Your answer should be one number: how many lines below hold the word "none".

Top of Input material

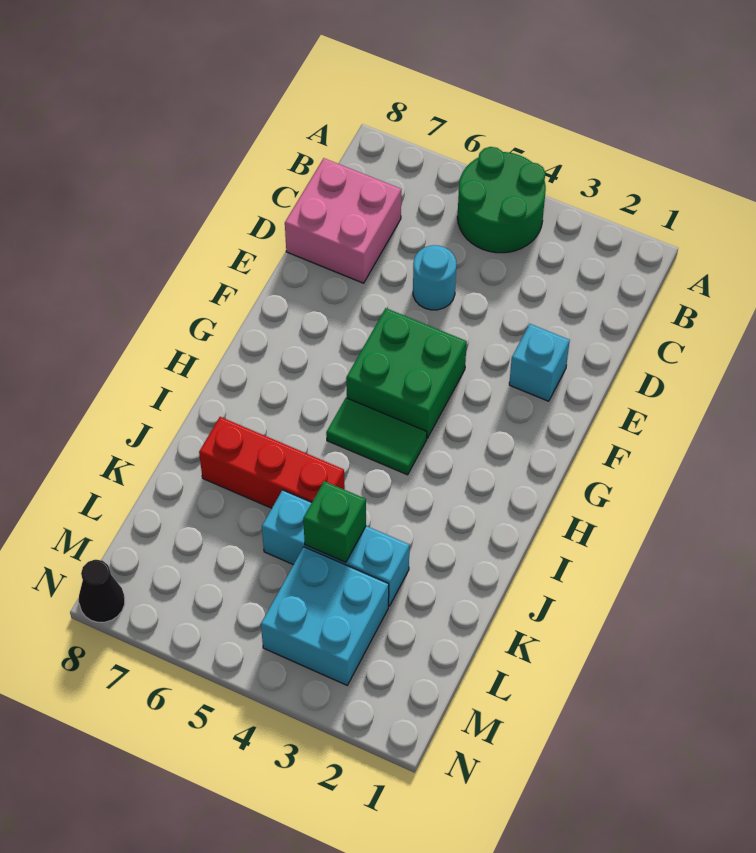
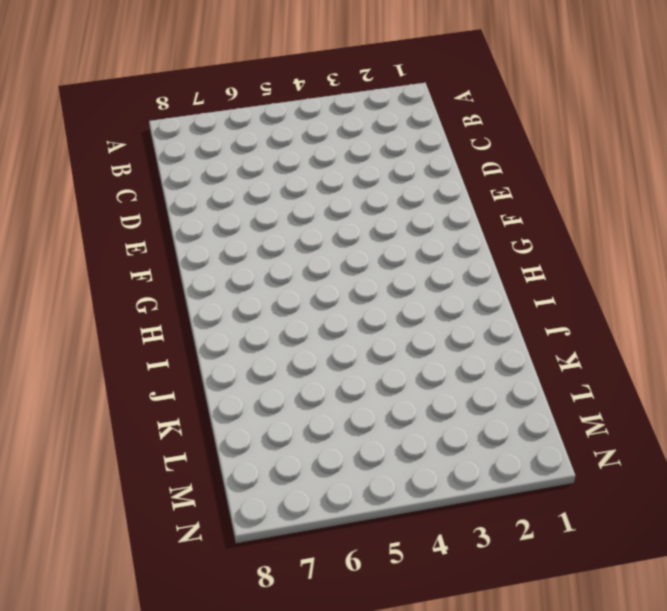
none -> green 2x2 round brick [457,147,546,253]
none -> pink 2x2 brick [285,158,401,283]

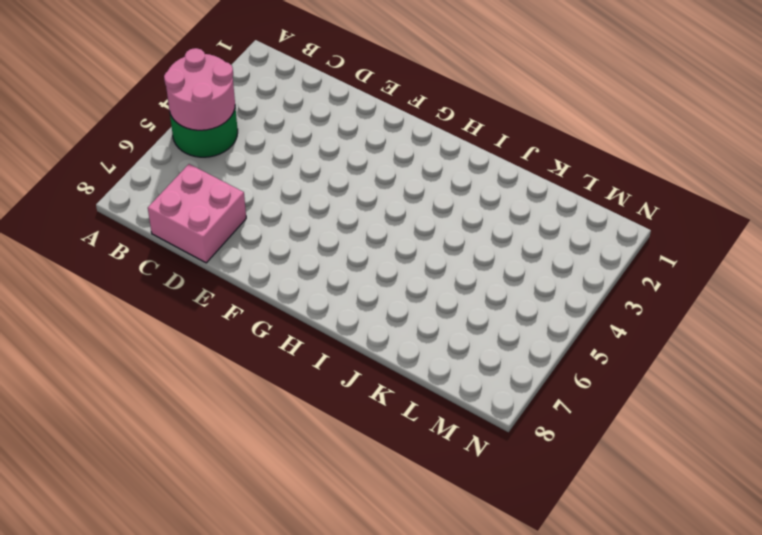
pink 2x2 round brick [164,48,235,130] -> none
none -> cyan 1x1 round brick [413,245,456,310]
none -> cyan 1x1 brick [509,324,570,401]

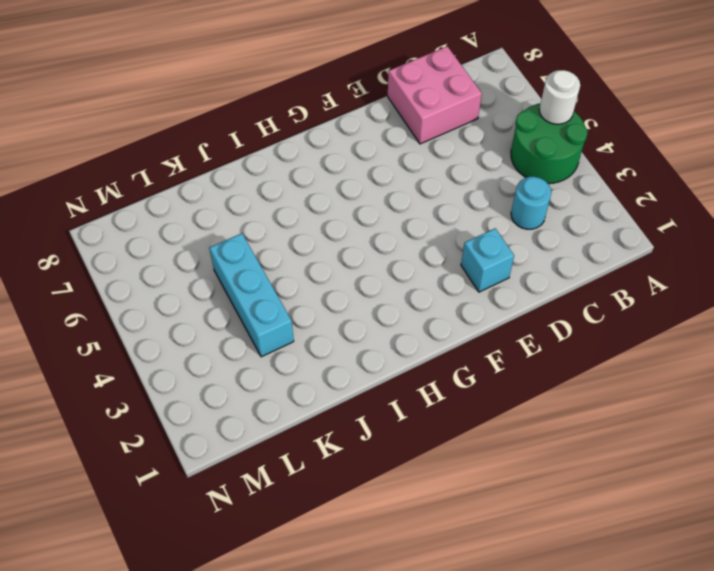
white 1x1 round brick [539,70,580,124] -> none
cyan 1x1 round brick [511,177,551,229] -> cyan 1x1 round brick moved to [413,245,456,310]
none -> green 2x2 brick [346,308,467,438]
none -> green 1x2 tile [326,398,427,475]

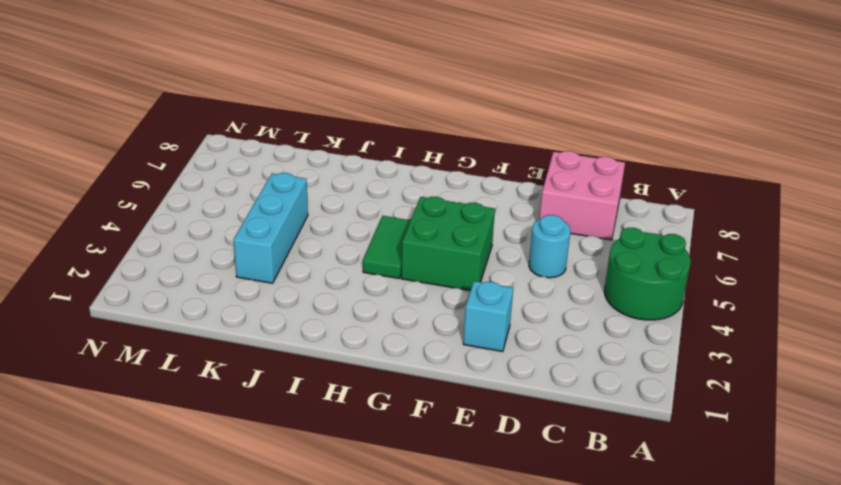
none -> red 1x3 brick [199,417,345,508]
none -> cyan 2x2 brick [261,547,389,685]

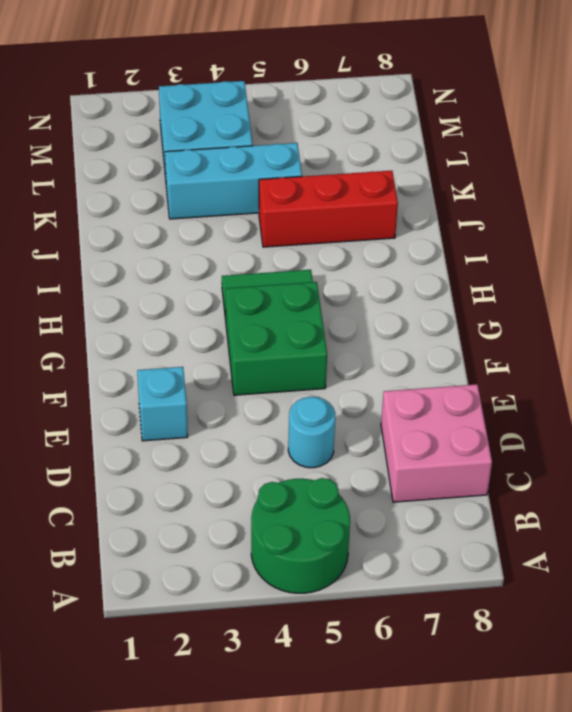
none -> black 1x1 cone [79,560,125,622]
none -> green 1x1 brick [303,481,366,562]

Bottom of Input material

> Answer
12